→ **SOURCE MATERIAL**:
- Opening Delimiter -

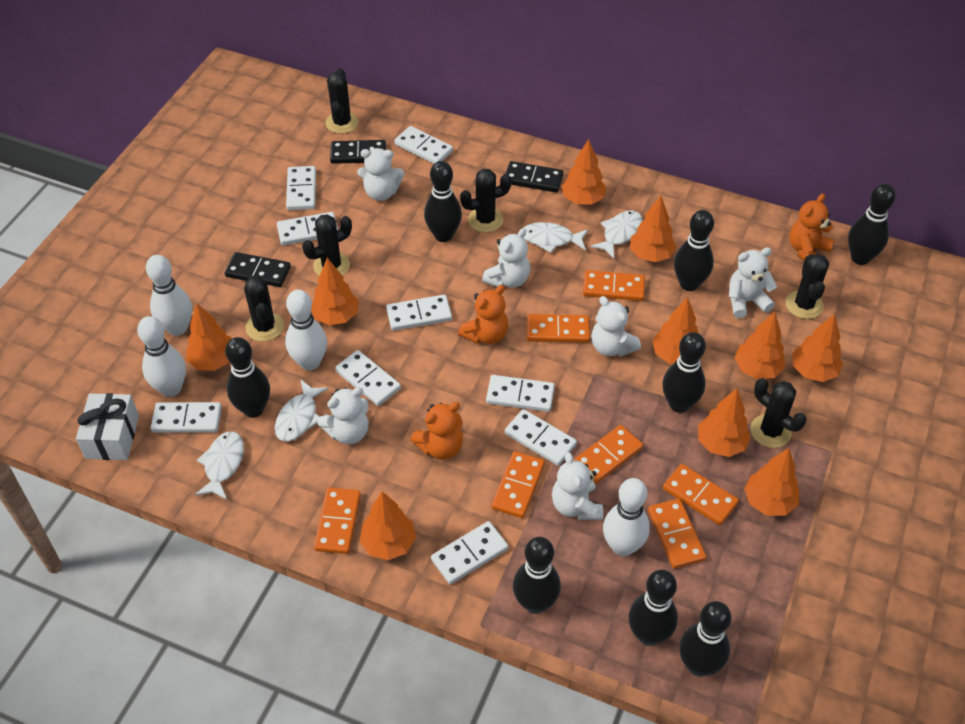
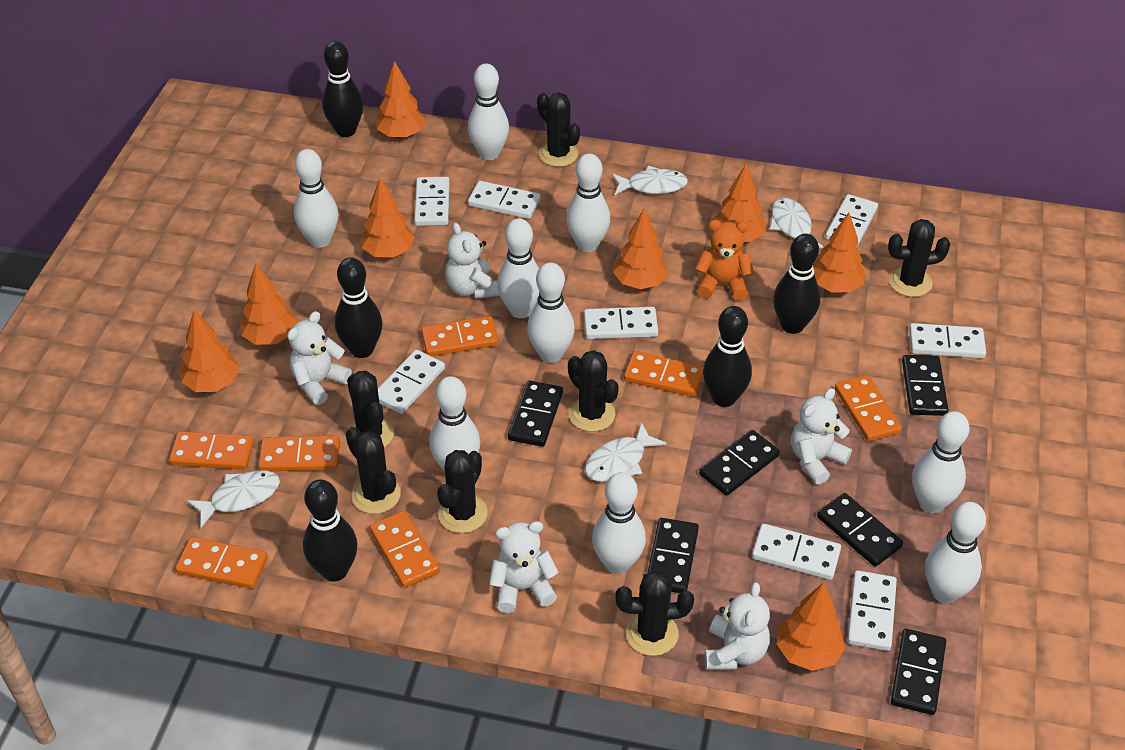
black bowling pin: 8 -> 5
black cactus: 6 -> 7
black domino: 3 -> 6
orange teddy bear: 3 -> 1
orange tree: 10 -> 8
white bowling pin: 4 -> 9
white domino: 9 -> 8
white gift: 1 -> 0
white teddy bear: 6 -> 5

- Closing Delimiter -
- Opening Delimiter -

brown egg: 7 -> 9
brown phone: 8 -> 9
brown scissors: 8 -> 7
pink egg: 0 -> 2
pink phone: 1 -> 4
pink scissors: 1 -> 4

- Closing Delimiter -
- Opening Delimiter -

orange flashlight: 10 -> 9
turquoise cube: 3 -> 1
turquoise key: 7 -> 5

- Closing Delimiter -

→ **YOUR ASSIGNMENT**: Beginning with the line holding "brown scissors: 8 -> 7" and ending with the line holding "pink scissors: 1 -> 4", write out the stretch of material above exactly; add no further lines.

→ **RESPONSE BELOW**:
brown scissors: 8 -> 7
pink egg: 0 -> 2
pink phone: 1 -> 4
pink scissors: 1 -> 4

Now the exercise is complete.